#### What the exercise asks:
Leave the pictures out, and repeat exactly every line from the one with "PIXELS3 pin VCC: 5V -> 3V3" through the end of the data below.

== Records for the task ==

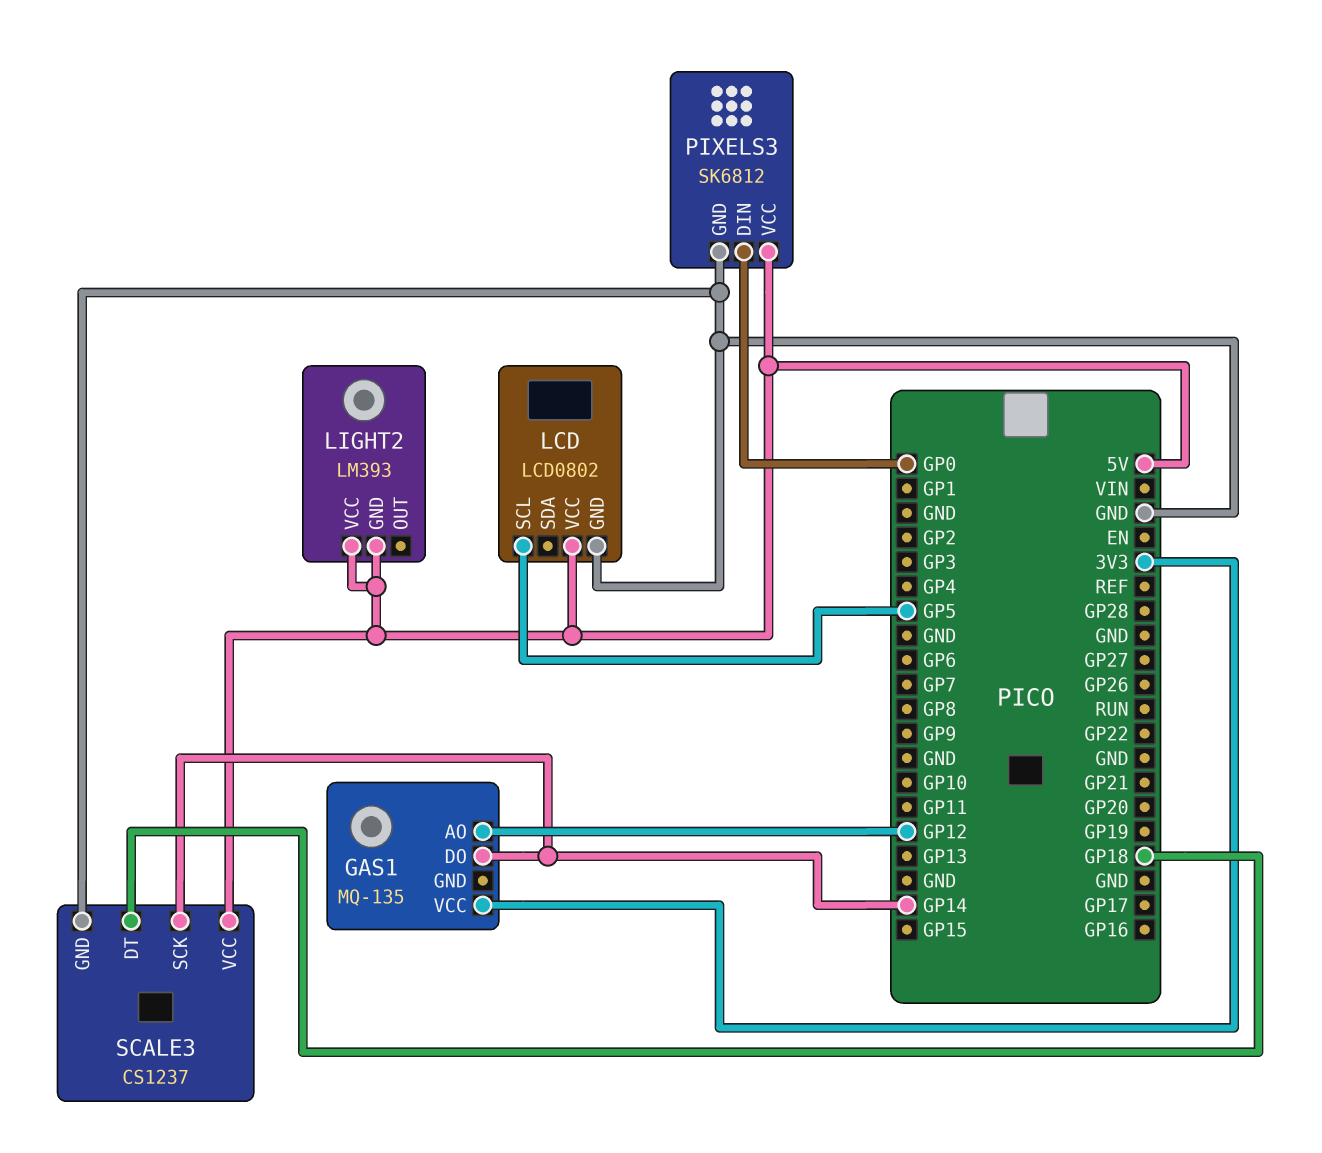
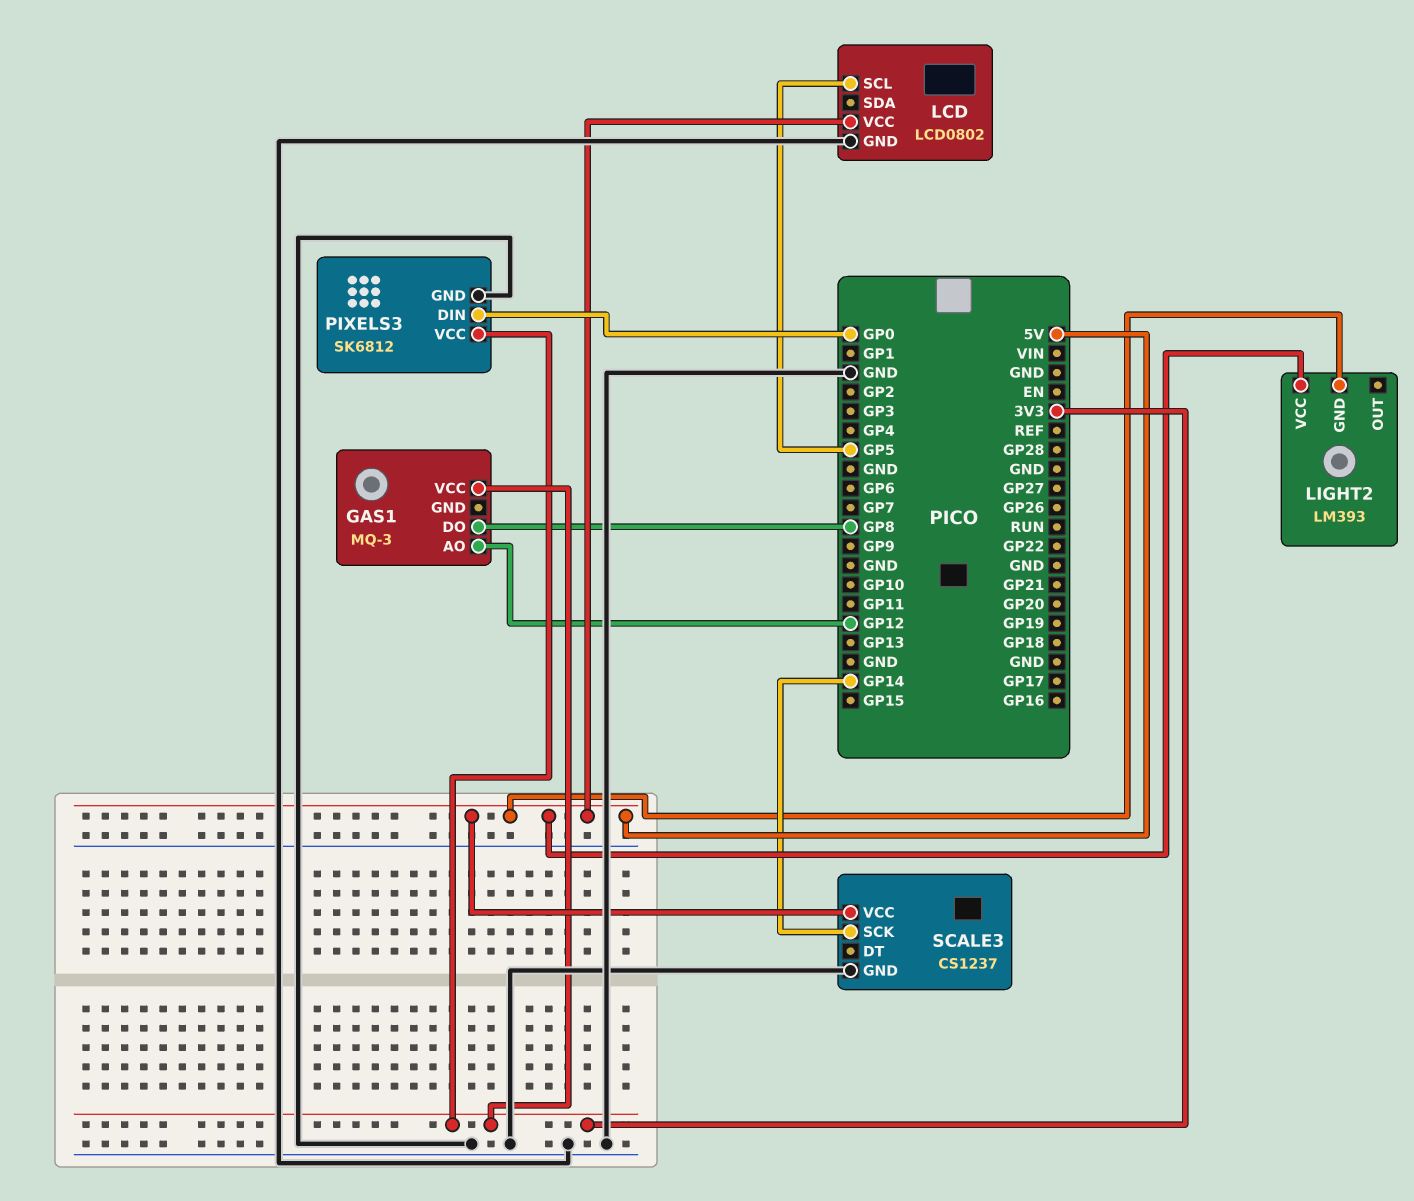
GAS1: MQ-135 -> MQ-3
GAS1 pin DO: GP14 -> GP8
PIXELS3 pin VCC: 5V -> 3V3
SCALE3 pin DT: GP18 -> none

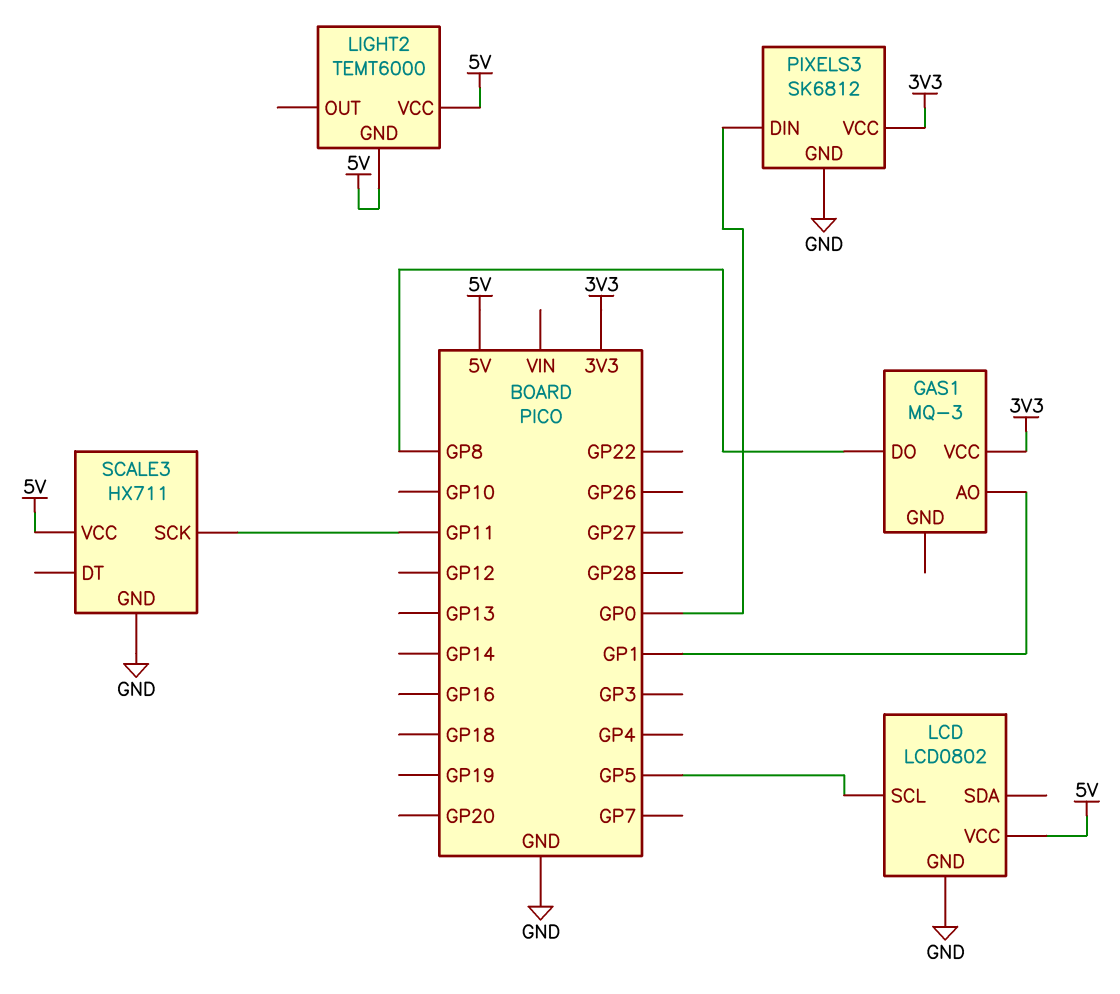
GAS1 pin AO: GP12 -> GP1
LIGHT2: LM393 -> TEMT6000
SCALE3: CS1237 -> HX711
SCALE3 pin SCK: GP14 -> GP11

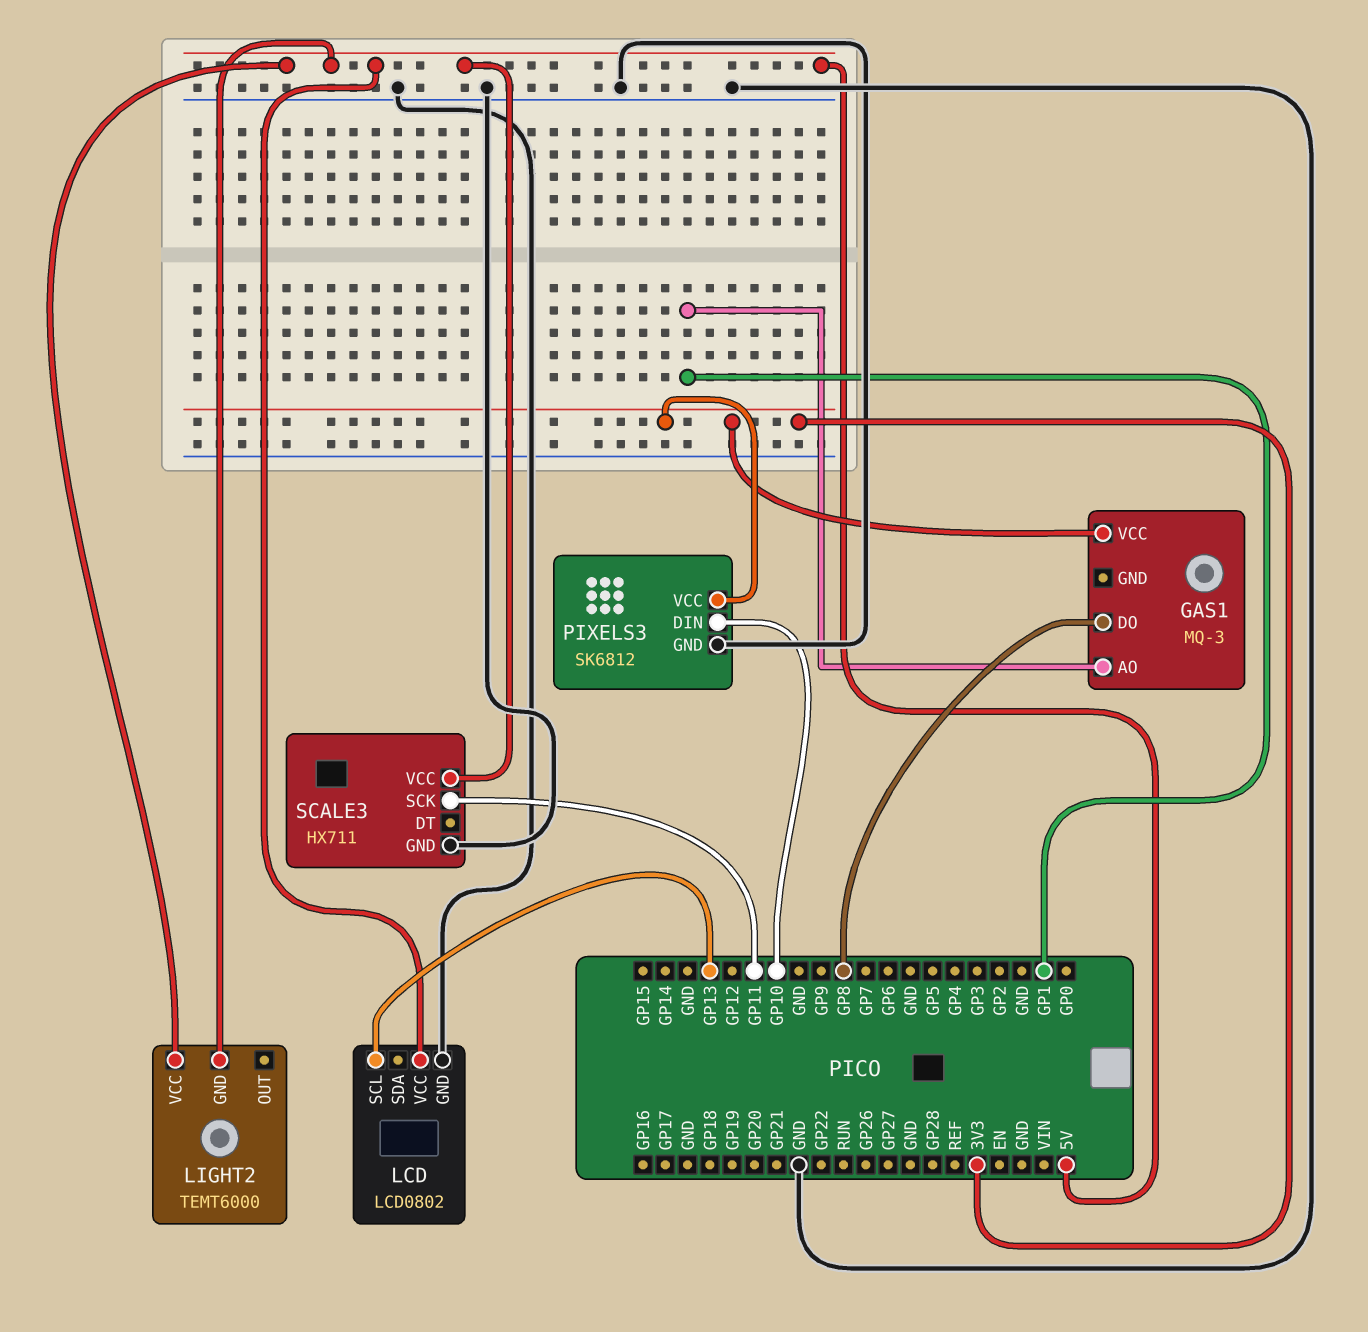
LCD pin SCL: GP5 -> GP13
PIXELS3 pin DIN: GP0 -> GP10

===

#### Expected answer:
PIXELS3 pin VCC: 5V -> 3V3
SCALE3 pin DT: GP18 -> none

GAS1 pin AO: GP12 -> GP1
LIGHT2: LM393 -> TEMT6000
SCALE3: CS1237 -> HX711
SCALE3 pin SCK: GP14 -> GP11

LCD pin SCL: GP5 -> GP13
PIXELS3 pin DIN: GP0 -> GP10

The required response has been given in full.